• WHAT TO WORK ON: Starting with the line that has "none -> brown brick A1:A6 level 1" in the records below and stopping after the line that has "none -> blue brick A10 level 2", output every line exactly and nothing else; skip pictures.
"""
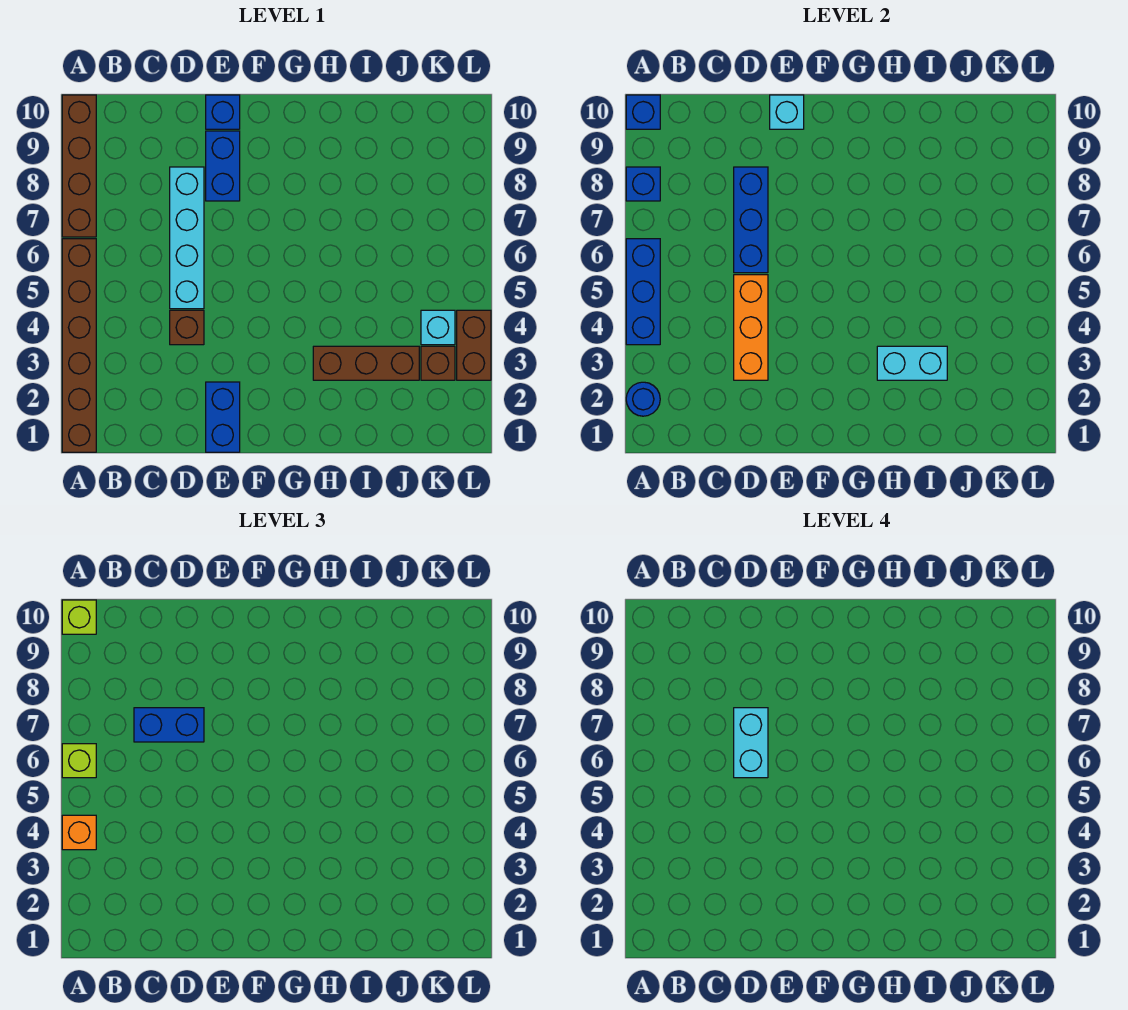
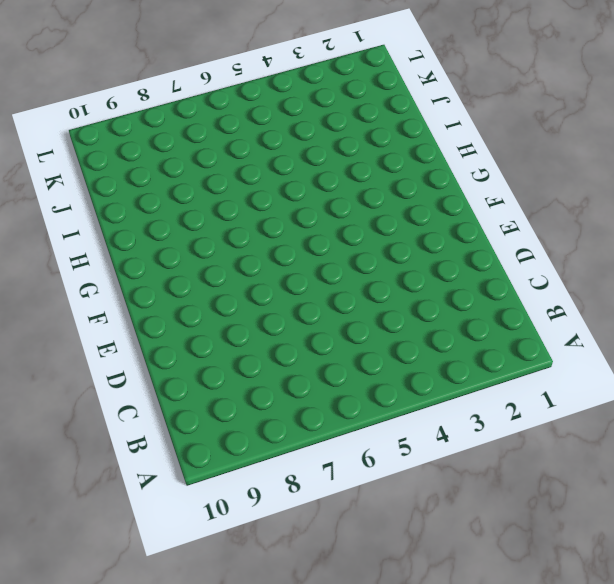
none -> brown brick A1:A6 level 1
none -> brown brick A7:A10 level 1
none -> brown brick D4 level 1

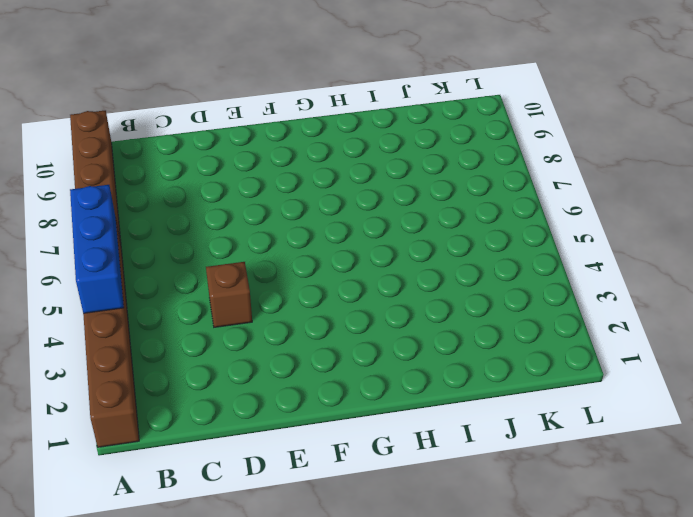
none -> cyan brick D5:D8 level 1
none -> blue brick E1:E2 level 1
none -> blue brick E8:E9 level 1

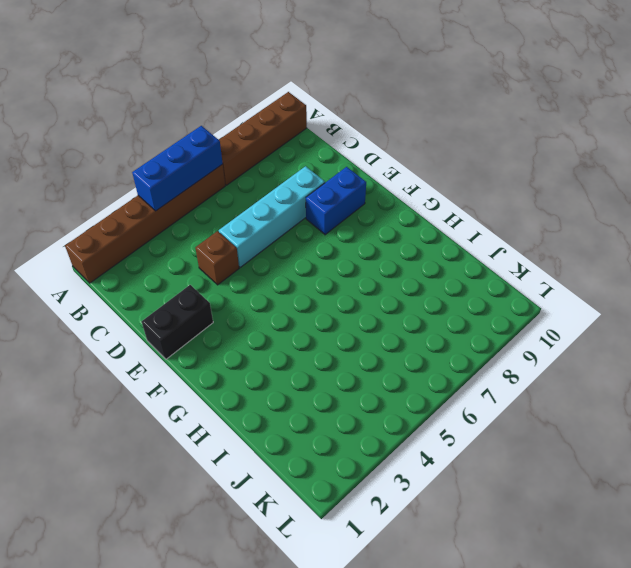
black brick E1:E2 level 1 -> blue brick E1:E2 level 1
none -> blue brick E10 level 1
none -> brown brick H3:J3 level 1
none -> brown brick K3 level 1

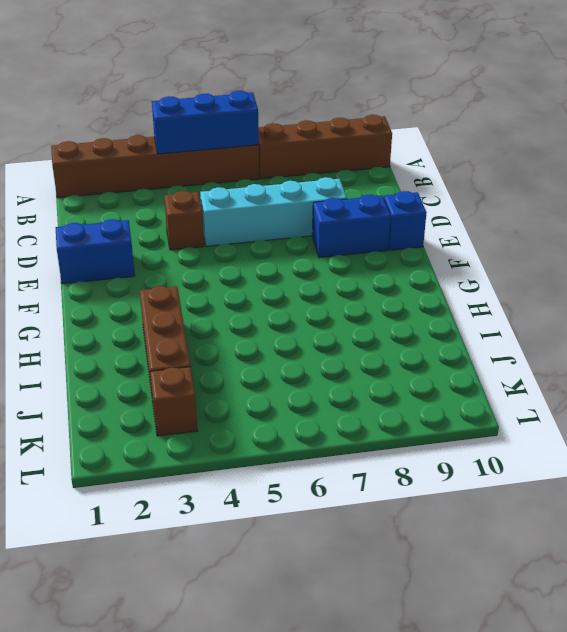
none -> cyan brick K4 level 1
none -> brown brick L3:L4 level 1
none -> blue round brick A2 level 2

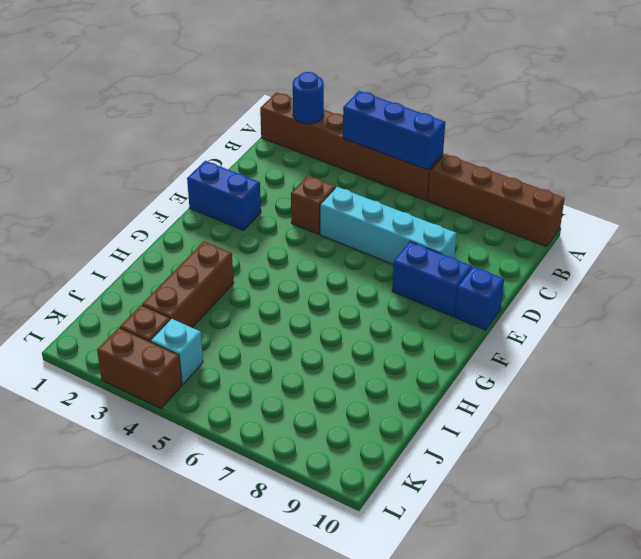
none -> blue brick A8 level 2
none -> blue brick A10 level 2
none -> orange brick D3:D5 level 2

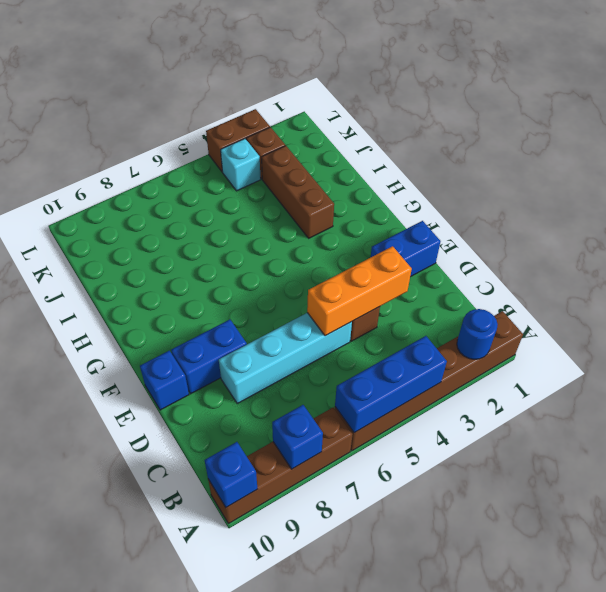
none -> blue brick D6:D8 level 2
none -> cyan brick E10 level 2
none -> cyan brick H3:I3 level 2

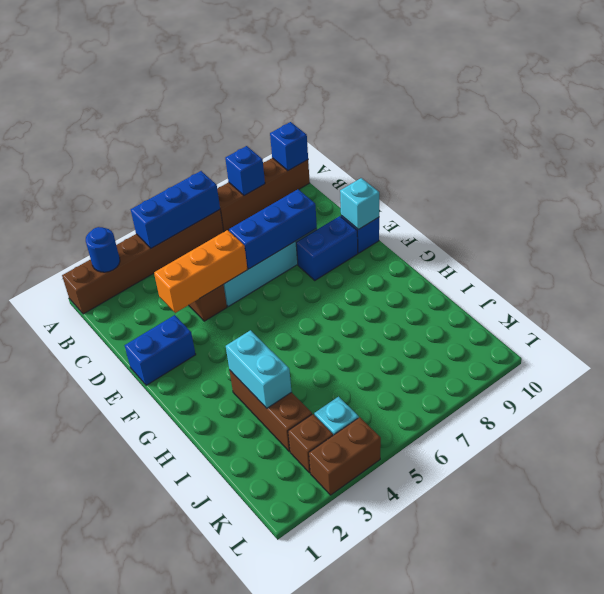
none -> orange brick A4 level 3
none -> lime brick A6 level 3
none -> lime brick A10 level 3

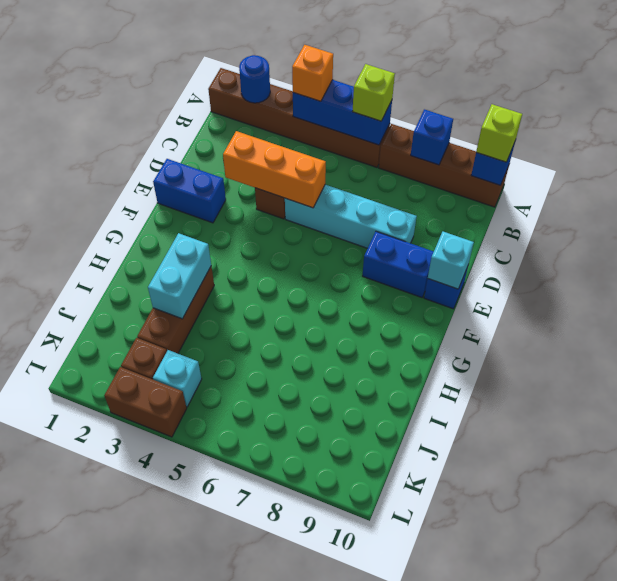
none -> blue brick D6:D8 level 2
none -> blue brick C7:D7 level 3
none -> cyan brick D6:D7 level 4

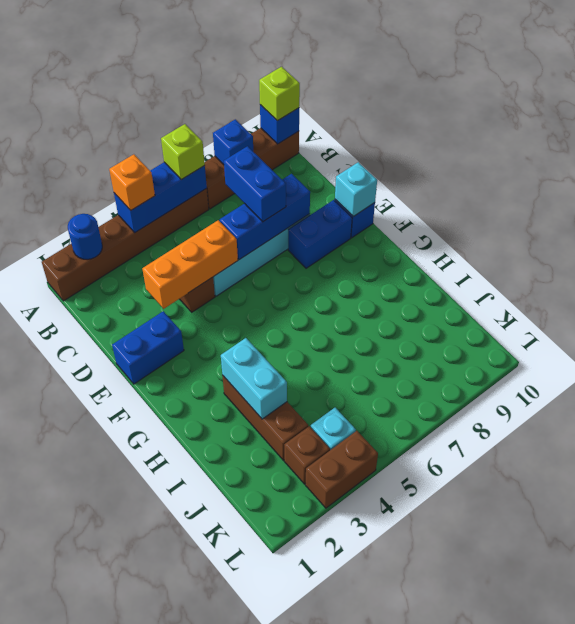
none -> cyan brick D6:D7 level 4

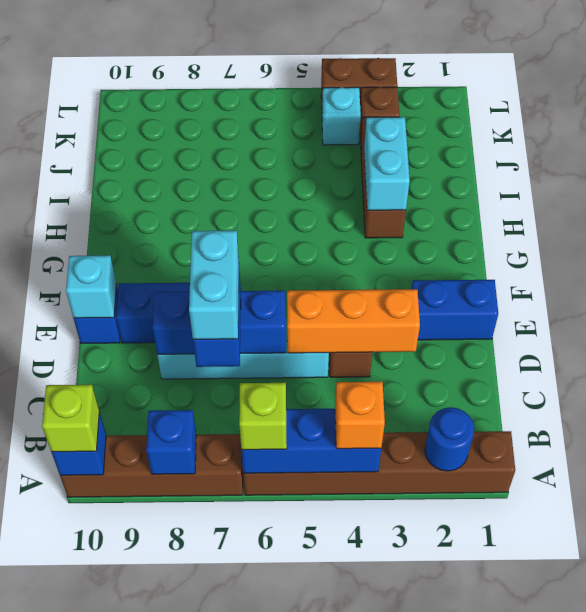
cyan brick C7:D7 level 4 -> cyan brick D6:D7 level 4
"""
"""
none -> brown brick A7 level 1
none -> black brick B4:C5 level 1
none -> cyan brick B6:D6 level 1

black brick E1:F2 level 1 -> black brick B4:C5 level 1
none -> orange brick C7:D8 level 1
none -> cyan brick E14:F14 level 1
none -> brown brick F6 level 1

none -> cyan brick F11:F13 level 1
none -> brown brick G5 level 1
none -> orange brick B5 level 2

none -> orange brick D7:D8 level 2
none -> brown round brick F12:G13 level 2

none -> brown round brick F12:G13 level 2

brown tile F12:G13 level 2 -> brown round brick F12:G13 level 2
"""
"""
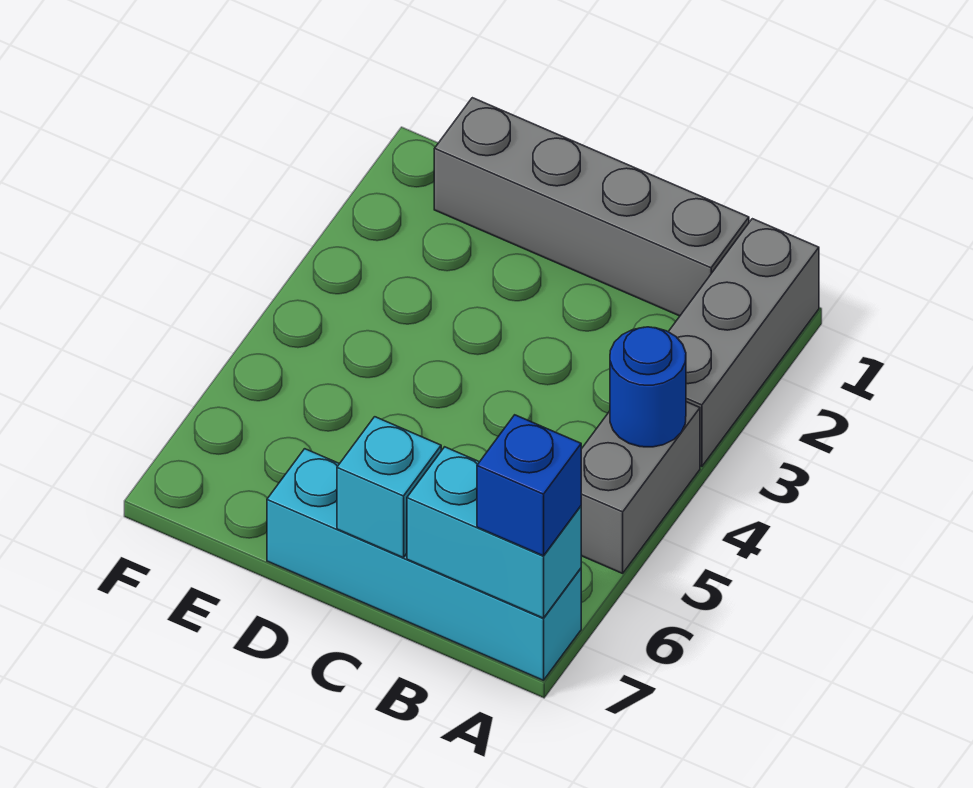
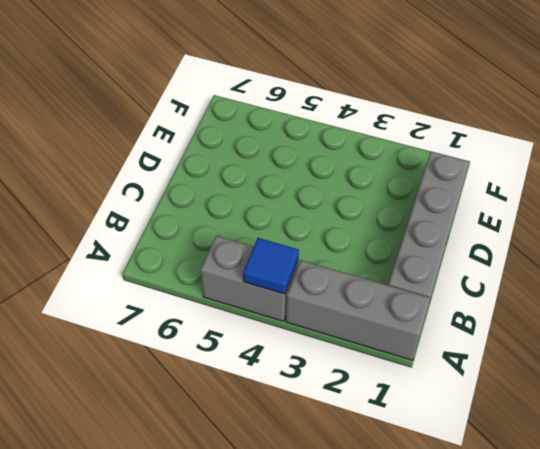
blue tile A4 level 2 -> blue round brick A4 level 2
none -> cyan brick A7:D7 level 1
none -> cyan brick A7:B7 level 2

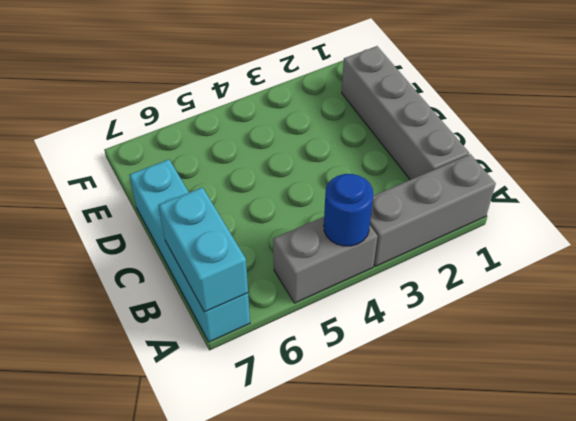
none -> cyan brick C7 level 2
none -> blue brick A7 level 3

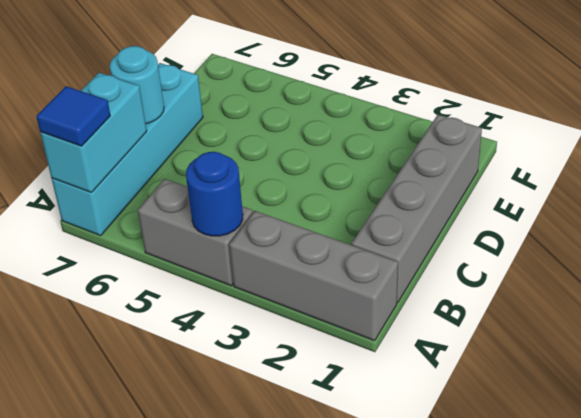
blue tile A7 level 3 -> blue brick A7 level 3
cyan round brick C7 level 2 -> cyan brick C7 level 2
"""
• REPLY:
none -> brown brick A1:A6 level 1
none -> brown brick A7:A10 level 1
none -> brown brick D4 level 1

none -> cyan brick D5:D8 level 1
none -> blue brick E1:E2 level 1
none -> blue brick E8:E9 level 1

black brick E1:E2 level 1 -> blue brick E1:E2 level 1
none -> blue brick E10 level 1
none -> brown brick H3:J3 level 1
none -> brown brick K3 level 1

none -> cyan brick K4 level 1
none -> brown brick L3:L4 level 1
none -> blue round brick A2 level 2

none -> blue brick A8 level 2
none -> blue brick A10 level 2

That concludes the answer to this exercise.